**Your assignment**
Would you reproduce the data below exactly, please, leaving out its images?

### Recorded data

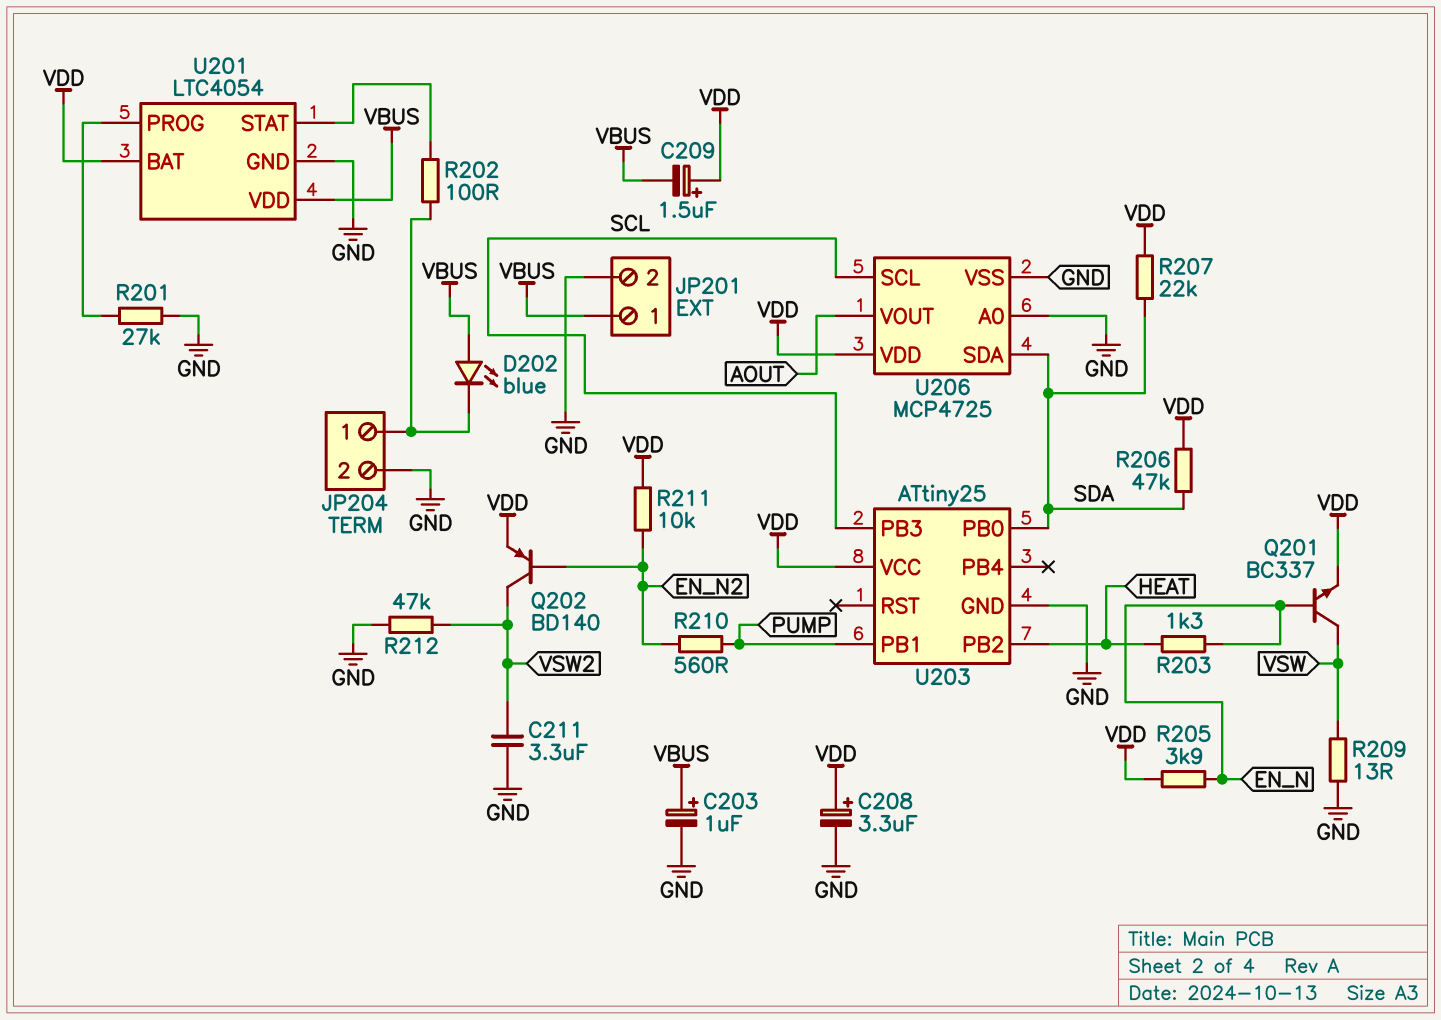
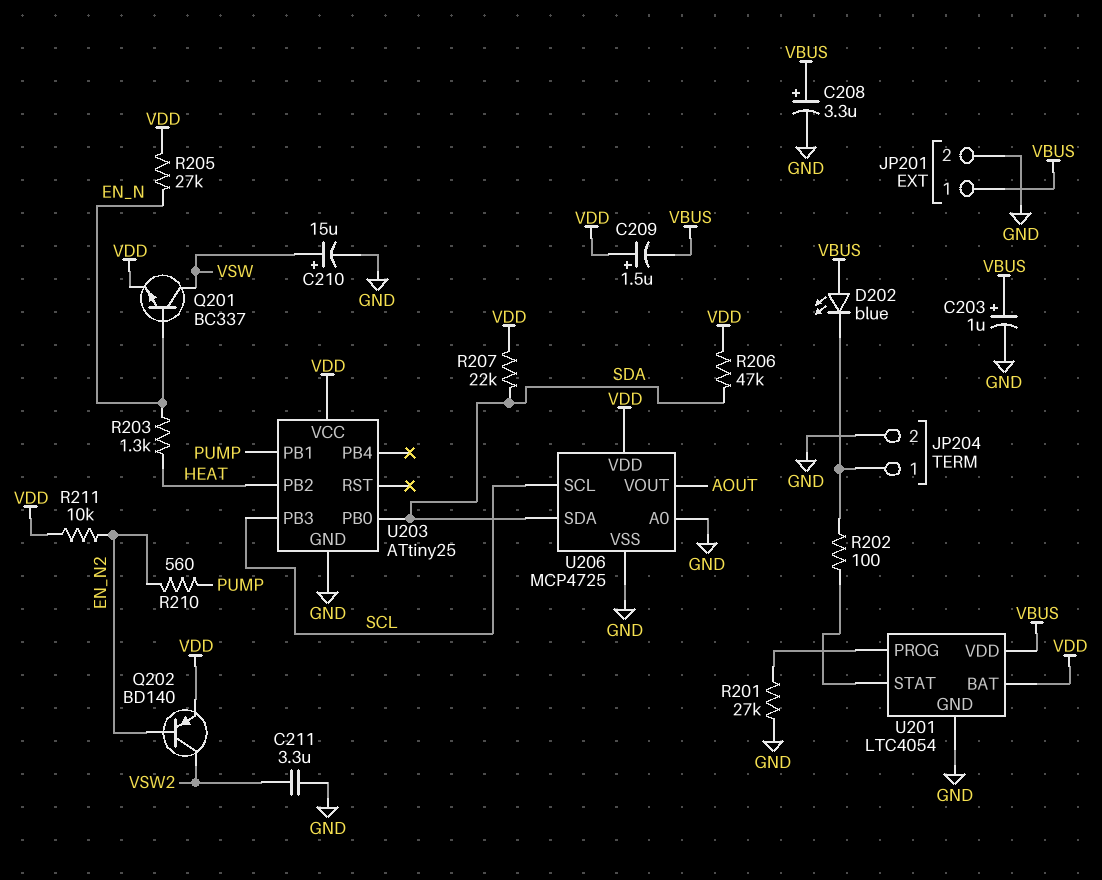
C208: 3.3uF (plus VDD, minus GND) -> 3.3uF (plus VBUS, minus GND)
C210: none -> 15uF (plus VSW, minus GND)
R205: 3.9k (EN_N, VDD) -> 27k (EN_N, VDD)
R209: 13 (GND, VSW) -> none
R212: 47k (GND, VSW2) -> none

######

**Solution**
C208: 3.3uF (plus VDD, minus GND) -> 3.3uF (plus VBUS, minus GND)
C210: none -> 15uF (plus VSW, minus GND)
R205: 3.9k (EN_N, VDD) -> 27k (EN_N, VDD)
R209: 13 (GND, VSW) -> none
R212: 47k (GND, VSW2) -> none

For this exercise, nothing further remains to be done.